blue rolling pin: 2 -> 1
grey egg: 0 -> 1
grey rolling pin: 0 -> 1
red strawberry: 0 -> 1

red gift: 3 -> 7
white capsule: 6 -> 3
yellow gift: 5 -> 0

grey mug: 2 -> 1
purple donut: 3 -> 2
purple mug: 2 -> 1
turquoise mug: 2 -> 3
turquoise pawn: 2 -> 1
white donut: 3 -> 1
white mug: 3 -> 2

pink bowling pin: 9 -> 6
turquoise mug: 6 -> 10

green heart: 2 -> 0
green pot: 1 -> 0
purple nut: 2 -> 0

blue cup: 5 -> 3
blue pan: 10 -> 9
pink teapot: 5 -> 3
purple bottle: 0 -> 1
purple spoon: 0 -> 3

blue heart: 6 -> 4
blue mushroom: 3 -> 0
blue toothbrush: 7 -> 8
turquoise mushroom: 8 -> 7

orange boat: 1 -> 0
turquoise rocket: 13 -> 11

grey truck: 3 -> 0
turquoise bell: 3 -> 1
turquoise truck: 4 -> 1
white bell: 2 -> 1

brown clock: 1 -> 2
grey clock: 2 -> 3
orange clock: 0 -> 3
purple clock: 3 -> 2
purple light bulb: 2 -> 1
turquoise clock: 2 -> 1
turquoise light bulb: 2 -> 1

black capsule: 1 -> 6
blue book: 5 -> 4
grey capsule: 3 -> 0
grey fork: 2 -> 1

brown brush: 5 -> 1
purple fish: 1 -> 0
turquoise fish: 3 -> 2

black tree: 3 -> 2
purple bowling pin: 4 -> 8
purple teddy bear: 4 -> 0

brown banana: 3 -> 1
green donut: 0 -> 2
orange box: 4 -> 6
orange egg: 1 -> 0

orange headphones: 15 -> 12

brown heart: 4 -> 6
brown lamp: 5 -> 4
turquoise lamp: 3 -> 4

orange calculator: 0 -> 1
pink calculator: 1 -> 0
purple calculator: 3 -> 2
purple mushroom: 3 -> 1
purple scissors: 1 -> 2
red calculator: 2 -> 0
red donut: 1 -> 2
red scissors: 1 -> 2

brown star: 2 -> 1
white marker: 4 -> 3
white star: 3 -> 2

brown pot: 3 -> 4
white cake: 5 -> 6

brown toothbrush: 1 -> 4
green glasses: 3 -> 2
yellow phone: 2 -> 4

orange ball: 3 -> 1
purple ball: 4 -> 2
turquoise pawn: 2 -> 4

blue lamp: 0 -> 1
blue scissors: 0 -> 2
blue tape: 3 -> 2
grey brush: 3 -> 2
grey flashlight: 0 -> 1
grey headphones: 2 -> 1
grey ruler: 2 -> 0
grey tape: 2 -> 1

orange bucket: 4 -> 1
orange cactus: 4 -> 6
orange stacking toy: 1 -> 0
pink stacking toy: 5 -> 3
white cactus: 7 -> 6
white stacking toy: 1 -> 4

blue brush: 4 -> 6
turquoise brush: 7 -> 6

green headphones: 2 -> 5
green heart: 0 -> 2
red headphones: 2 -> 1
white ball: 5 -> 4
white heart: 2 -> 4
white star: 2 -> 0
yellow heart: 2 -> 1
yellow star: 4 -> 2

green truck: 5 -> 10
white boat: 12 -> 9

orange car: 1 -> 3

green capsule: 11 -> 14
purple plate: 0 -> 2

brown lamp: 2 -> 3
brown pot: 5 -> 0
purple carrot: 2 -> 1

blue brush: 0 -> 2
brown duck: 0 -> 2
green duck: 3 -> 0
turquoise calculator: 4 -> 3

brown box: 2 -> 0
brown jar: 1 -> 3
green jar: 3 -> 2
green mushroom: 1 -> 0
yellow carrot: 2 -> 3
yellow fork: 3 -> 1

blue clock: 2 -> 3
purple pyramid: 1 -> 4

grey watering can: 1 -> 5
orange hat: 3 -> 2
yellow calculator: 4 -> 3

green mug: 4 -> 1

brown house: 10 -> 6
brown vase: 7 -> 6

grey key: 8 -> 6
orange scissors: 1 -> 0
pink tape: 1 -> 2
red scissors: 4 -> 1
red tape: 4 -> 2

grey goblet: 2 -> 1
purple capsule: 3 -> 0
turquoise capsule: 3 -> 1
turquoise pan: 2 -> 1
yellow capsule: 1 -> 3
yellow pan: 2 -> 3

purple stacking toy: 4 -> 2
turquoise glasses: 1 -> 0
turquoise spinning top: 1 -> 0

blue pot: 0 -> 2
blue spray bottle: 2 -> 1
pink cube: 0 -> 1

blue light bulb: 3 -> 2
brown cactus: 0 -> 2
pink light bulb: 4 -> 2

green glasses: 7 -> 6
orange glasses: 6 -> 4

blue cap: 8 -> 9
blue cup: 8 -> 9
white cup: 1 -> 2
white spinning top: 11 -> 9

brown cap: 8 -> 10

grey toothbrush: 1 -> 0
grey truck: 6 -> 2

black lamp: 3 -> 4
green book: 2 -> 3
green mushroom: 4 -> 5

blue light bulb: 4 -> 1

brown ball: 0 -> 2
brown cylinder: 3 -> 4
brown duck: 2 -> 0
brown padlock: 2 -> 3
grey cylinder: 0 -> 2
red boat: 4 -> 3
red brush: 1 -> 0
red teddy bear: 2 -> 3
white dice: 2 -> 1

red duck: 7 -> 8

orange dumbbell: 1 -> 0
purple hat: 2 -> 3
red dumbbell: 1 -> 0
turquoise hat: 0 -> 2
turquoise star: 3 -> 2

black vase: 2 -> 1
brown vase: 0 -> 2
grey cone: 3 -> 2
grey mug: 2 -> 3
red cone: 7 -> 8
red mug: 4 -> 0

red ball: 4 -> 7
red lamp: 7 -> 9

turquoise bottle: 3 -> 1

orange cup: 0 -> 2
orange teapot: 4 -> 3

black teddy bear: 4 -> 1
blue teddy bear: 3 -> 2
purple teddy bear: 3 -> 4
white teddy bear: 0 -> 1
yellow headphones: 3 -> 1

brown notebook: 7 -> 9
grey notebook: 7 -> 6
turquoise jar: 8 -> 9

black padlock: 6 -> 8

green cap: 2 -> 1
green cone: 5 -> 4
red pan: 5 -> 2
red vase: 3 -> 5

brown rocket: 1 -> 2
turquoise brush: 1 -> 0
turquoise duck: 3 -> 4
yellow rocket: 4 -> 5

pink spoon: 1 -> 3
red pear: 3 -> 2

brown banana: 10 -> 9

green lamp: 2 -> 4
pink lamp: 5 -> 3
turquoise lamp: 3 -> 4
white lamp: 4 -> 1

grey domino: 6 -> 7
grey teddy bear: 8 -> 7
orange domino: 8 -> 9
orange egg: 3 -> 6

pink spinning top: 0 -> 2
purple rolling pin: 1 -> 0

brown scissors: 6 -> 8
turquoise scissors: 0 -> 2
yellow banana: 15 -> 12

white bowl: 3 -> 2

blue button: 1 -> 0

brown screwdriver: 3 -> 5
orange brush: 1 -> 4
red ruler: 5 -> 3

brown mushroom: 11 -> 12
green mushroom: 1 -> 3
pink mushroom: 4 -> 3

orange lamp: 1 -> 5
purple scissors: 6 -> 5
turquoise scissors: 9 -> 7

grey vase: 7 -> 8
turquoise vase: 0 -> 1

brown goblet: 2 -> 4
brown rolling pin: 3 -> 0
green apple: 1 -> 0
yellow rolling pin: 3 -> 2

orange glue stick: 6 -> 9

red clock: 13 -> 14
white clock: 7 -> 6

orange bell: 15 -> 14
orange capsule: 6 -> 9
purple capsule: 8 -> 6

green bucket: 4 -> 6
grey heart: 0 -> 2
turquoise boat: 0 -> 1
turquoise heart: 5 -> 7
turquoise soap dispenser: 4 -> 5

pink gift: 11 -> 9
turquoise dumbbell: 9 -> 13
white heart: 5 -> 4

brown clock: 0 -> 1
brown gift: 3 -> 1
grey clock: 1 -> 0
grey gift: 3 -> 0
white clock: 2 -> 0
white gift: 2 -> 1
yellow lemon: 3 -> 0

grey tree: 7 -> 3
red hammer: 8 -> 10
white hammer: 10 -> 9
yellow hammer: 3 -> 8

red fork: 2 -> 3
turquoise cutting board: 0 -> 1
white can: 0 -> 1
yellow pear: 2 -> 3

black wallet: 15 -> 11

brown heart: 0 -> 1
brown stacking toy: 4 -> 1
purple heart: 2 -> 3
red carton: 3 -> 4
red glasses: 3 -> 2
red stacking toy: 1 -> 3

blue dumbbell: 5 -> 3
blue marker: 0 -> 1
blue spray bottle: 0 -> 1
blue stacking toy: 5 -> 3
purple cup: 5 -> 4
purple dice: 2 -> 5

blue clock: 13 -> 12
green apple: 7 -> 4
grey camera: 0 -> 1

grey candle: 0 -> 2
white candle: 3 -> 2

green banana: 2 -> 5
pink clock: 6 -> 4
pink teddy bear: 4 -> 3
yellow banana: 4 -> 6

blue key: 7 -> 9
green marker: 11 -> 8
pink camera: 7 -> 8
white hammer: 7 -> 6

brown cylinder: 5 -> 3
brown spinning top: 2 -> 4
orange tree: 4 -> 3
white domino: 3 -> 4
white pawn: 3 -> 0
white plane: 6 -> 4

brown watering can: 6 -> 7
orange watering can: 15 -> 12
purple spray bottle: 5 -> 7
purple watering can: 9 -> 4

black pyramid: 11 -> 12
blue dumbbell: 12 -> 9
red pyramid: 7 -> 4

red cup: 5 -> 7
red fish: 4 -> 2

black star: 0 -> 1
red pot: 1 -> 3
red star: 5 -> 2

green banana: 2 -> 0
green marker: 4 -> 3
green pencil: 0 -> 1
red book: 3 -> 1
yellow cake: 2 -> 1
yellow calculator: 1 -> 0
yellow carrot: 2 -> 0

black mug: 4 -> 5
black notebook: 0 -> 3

Assignment:
In the data above, start at the line that has "yellow star: 4 -> 2", stop after the line that has "grey cylinder: 0 -> 2", and print every line in between exactly as it stands.

Output for this exercise:
yellow star: 4 -> 2

green truck: 5 -> 10
white boat: 12 -> 9

orange car: 1 -> 3

green capsule: 11 -> 14
purple plate: 0 -> 2

brown lamp: 2 -> 3
brown pot: 5 -> 0
purple carrot: 2 -> 1

blue brush: 0 -> 2
brown duck: 0 -> 2
green duck: 3 -> 0
turquoise calculator: 4 -> 3

brown box: 2 -> 0
brown jar: 1 -> 3
green jar: 3 -> 2
green mushroom: 1 -> 0
yellow carrot: 2 -> 3
yellow fork: 3 -> 1

blue clock: 2 -> 3
purple pyramid: 1 -> 4

grey watering can: 1 -> 5
orange hat: 3 -> 2
yellow calculator: 4 -> 3

green mug: 4 -> 1

brown house: 10 -> 6
brown vase: 7 -> 6

grey key: 8 -> 6
orange scissors: 1 -> 0
pink tape: 1 -> 2
red scissors: 4 -> 1
red tape: 4 -> 2

grey goblet: 2 -> 1
purple capsule: 3 -> 0
turquoise capsule: 3 -> 1
turquoise pan: 2 -> 1
yellow capsule: 1 -> 3
yellow pan: 2 -> 3

purple stacking toy: 4 -> 2
turquoise glasses: 1 -> 0
turquoise spinning top: 1 -> 0

blue pot: 0 -> 2
blue spray bottle: 2 -> 1
pink cube: 0 -> 1

blue light bulb: 3 -> 2
brown cactus: 0 -> 2
pink light bulb: 4 -> 2

green glasses: 7 -> 6
orange glasses: 6 -> 4

blue cap: 8 -> 9
blue cup: 8 -> 9
white cup: 1 -> 2
white spinning top: 11 -> 9

brown cap: 8 -> 10

grey toothbrush: 1 -> 0
grey truck: 6 -> 2

black lamp: 3 -> 4
green book: 2 -> 3
green mushroom: 4 -> 5

blue light bulb: 4 -> 1

brown ball: 0 -> 2
brown cylinder: 3 -> 4
brown duck: 2 -> 0
brown padlock: 2 -> 3
grey cylinder: 0 -> 2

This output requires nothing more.